§ **MATERIAL SUPPLIED**
※ ※ ※

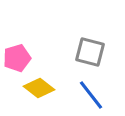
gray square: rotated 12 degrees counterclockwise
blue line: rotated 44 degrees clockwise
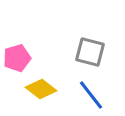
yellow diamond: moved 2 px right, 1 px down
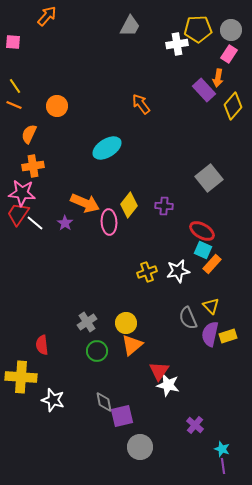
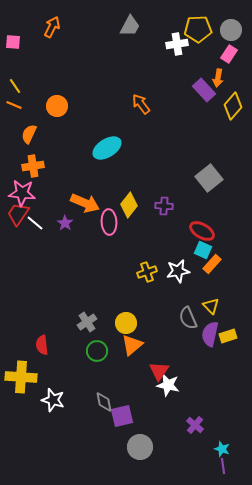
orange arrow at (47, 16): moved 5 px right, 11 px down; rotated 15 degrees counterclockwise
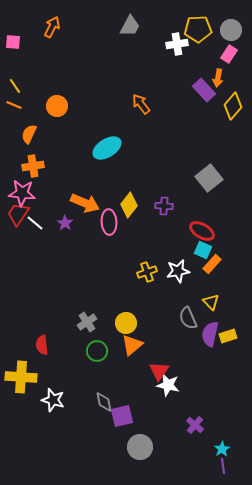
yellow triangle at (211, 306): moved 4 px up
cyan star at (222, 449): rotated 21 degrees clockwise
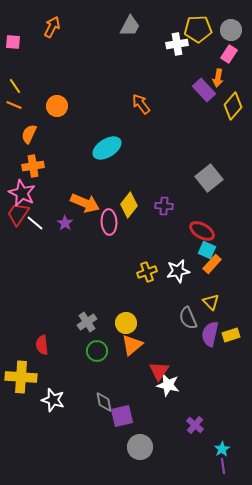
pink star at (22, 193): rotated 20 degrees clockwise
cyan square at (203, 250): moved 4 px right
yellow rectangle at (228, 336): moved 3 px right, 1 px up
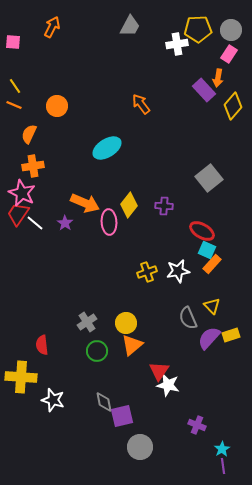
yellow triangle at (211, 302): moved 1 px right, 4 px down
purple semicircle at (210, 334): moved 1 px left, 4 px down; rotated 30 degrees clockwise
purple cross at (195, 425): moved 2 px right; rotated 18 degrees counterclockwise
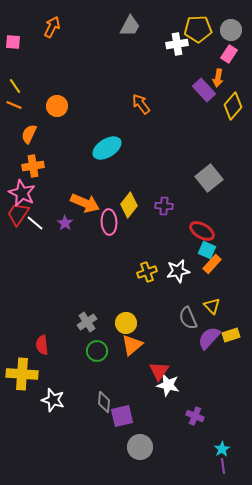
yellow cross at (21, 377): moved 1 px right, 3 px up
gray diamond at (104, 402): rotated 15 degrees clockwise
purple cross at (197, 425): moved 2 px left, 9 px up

※ ※ ※

§ **TO BE DONE**
Copy every line of the records above verbatim, leaving out the picture markers.

§ **WRITTEN ANSWER**
gray square: rotated 12 degrees counterclockwise
blue line: rotated 44 degrees clockwise
yellow diamond: moved 2 px right, 1 px down
orange arrow at (47, 16): moved 5 px right, 11 px down; rotated 15 degrees counterclockwise
yellow triangle at (211, 306): moved 4 px up
cyan star at (222, 449): rotated 21 degrees clockwise
pink star at (22, 193): rotated 20 degrees clockwise
cyan square at (203, 250): moved 4 px right
yellow rectangle at (228, 336): moved 3 px right, 1 px up
yellow triangle at (211, 302): moved 1 px right, 4 px down
purple semicircle at (210, 334): moved 1 px left, 4 px down; rotated 30 degrees clockwise
purple cross at (195, 425): moved 2 px right; rotated 18 degrees counterclockwise
yellow cross at (21, 377): moved 1 px right, 3 px up
gray diamond at (104, 402): rotated 15 degrees clockwise
purple cross at (197, 425): moved 2 px left, 9 px up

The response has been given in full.